-- Data to examine follows --

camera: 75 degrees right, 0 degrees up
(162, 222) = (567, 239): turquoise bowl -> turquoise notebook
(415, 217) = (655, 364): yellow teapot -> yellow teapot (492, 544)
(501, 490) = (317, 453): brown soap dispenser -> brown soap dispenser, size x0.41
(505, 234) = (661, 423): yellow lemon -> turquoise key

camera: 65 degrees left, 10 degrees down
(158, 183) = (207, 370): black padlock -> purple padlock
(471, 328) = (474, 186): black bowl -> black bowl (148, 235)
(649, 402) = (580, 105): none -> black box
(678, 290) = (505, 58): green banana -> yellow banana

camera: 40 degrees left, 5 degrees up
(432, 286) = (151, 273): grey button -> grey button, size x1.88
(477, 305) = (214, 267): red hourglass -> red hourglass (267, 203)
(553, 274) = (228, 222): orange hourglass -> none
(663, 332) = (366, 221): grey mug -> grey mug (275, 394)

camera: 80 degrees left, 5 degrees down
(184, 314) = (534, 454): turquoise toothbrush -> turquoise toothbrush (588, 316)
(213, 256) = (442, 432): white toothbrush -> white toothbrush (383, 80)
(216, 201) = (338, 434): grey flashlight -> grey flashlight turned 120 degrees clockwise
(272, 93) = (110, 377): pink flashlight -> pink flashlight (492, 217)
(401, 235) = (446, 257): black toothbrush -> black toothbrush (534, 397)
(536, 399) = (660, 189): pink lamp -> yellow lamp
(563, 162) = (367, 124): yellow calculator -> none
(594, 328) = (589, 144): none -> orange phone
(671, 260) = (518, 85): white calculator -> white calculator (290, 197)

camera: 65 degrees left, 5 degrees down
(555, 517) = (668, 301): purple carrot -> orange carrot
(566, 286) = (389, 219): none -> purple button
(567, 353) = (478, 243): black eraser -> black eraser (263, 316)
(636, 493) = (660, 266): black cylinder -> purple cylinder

-- Data to examine concluded --

* _To do_: Please find the lines in the data that contain the word "yellow" and copy them.

* _Answer area_:
(415, 217) = (655, 364): yellow teapot -> yellow teapot (492, 544)
(505, 234) = (661, 423): yellow lemon -> turquoise key
(678, 290) = (505, 58): green banana -> yellow banana
(536, 399) = (660, 189): pink lamp -> yellow lamp
(563, 162) = (367, 124): yellow calculator -> none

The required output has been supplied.